=== How to complete this task ===
An exact copy of the data is required. No picture may appear in it.

=== Provided material ===
# # # #

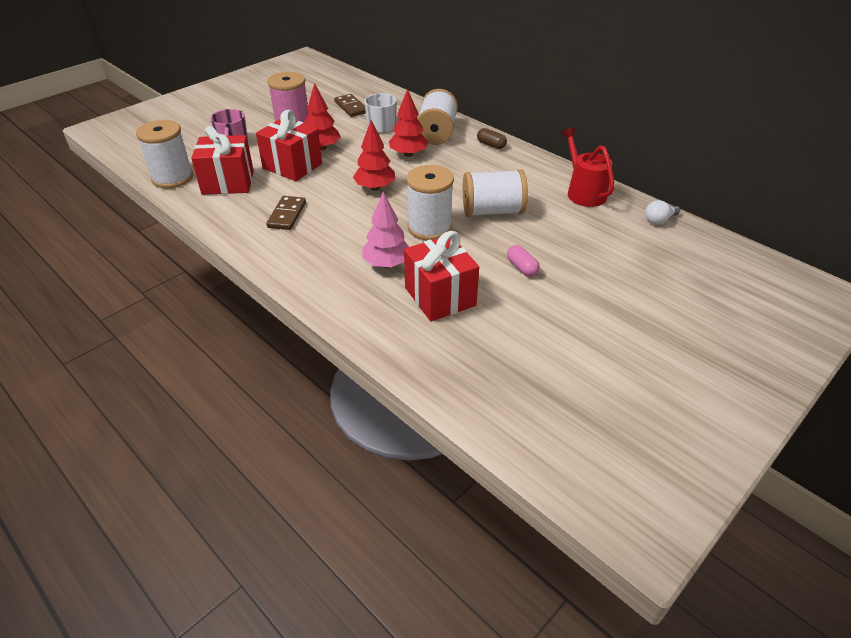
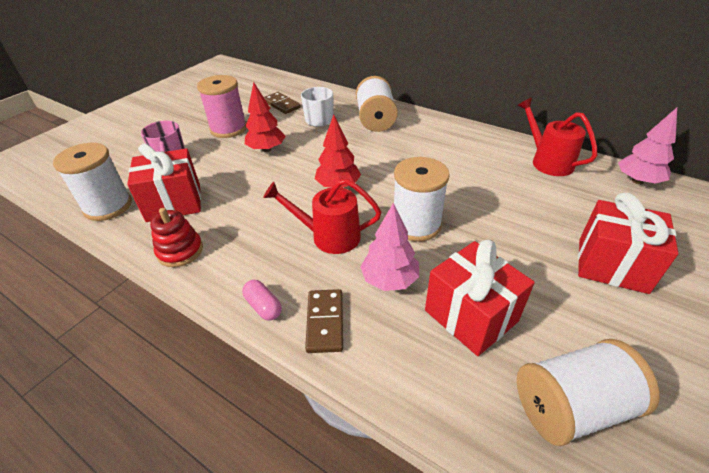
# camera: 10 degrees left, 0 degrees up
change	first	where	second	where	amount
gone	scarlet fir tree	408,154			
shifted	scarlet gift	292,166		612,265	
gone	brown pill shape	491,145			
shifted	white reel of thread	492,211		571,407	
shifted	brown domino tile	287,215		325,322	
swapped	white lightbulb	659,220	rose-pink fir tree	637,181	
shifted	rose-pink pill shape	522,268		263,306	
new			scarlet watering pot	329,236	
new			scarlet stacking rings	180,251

# # # #

=== Response to this exercise ===
# camera: 10 degrees left, 0 degrees up
change	first	where	second	where	amount
gone	scarlet fir tree	408,154			
shifted	scarlet gift	292,166		612,265	
gone	brown pill shape	491,145			
shifted	white reel of thread	492,211		571,407	
shifted	brown domino tile	287,215		325,322	
swapped	white lightbulb	659,220	rose-pink fir tree	637,181	
shifted	rose-pink pill shape	522,268		263,306	
new			scarlet watering pot	329,236	
new			scarlet stacking rings	180,251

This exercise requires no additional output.